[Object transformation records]
╔══
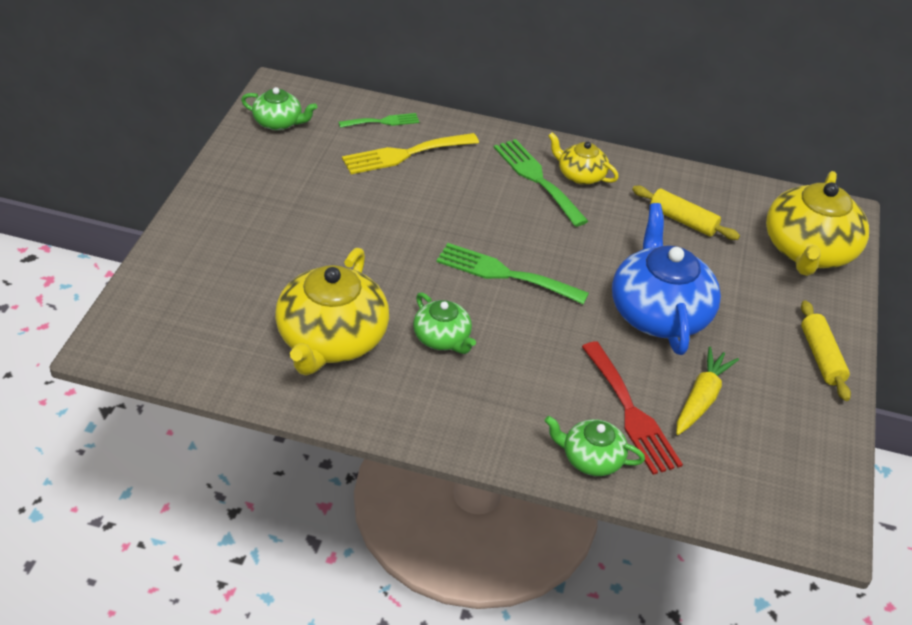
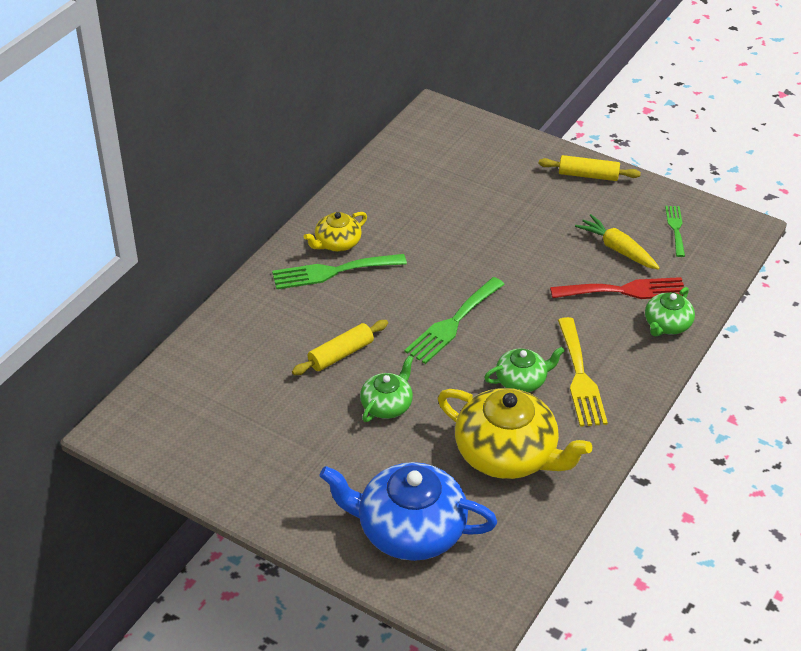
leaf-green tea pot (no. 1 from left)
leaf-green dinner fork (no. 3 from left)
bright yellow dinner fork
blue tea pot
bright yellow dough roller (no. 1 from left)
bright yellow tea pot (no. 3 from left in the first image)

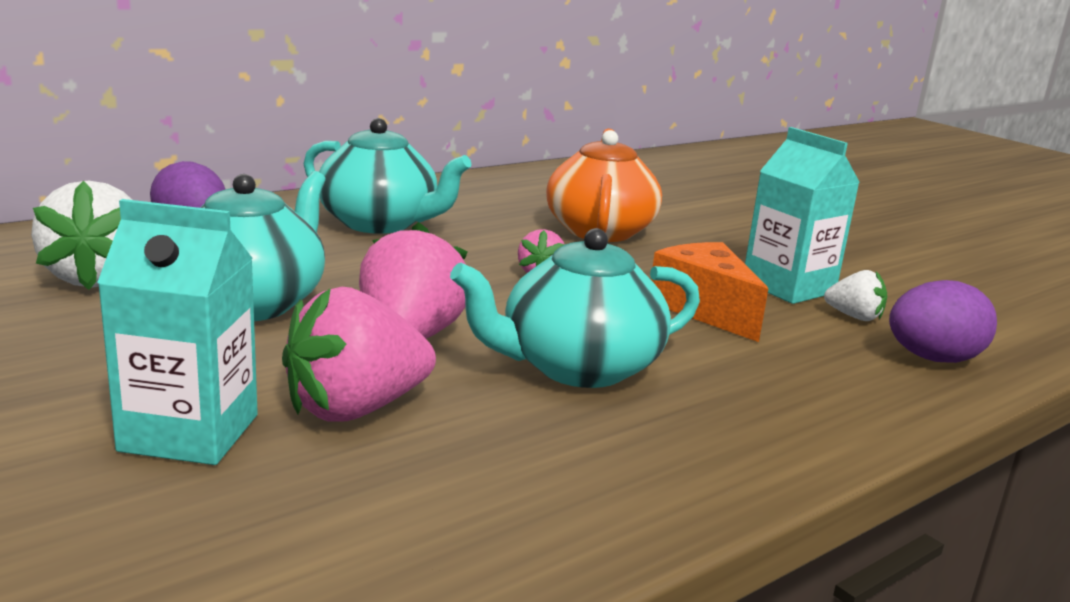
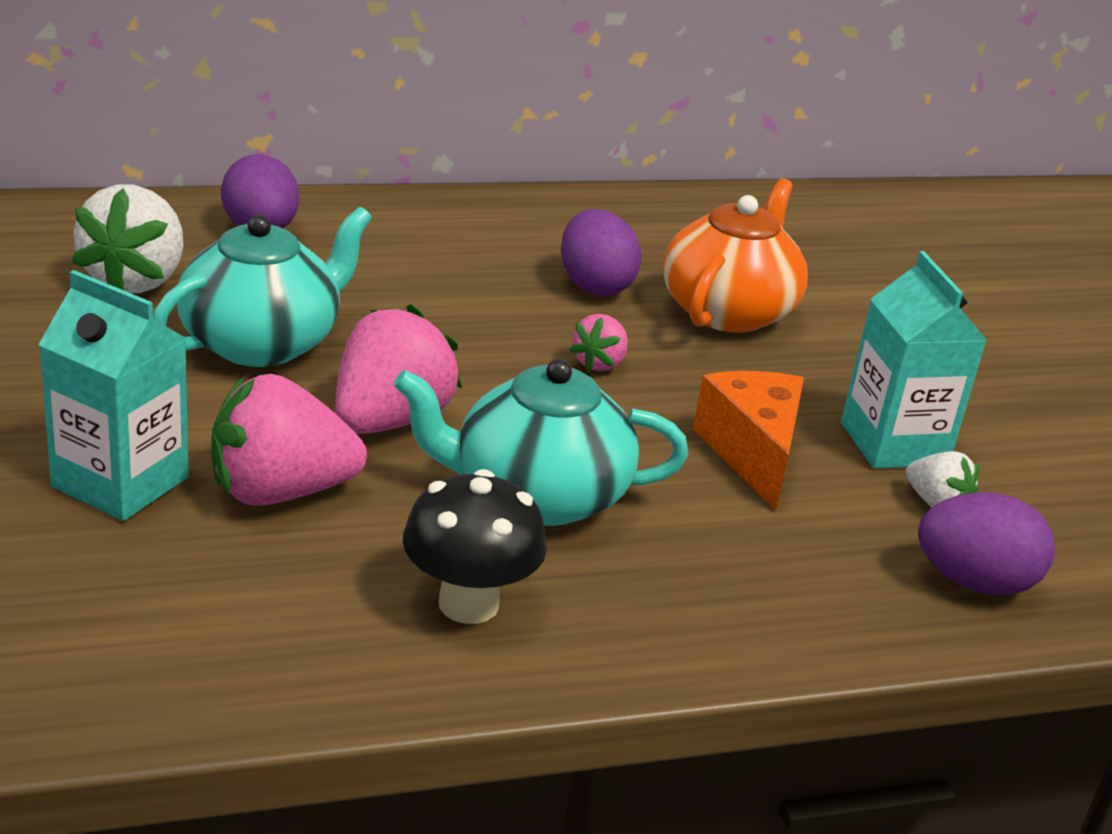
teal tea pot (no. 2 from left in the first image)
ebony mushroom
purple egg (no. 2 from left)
╚══
■ DIRECTIONS
If a line in the records contains the string "fork", copy it out.

■ REPLY
leaf-green dinner fork (no. 3 from left)
bright yellow dinner fork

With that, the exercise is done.